┌────────

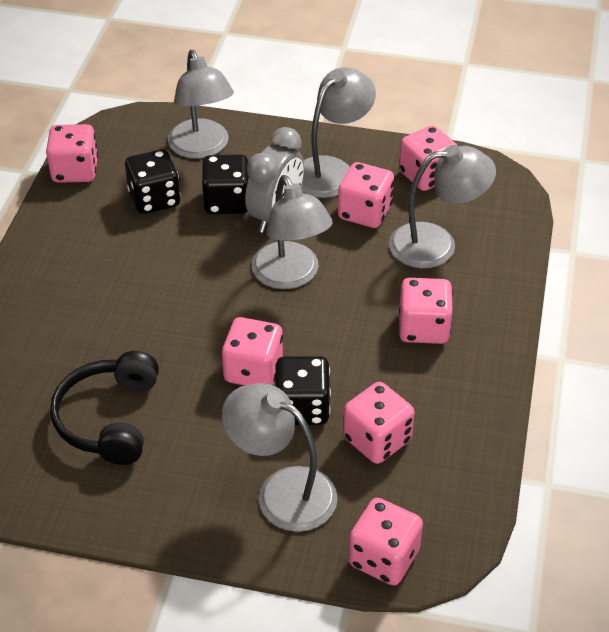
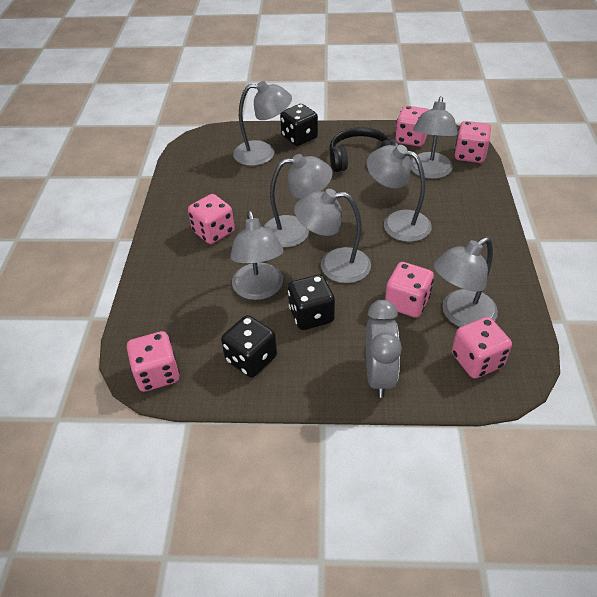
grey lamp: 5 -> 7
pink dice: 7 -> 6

└────────
┌────────

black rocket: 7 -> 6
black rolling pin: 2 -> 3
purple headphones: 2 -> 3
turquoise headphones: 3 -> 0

└────────

=== What is required ===
Could you report every line of the material that contains the string "headphones"?

=== Exercise answer ===
purple headphones: 2 -> 3
turquoise headphones: 3 -> 0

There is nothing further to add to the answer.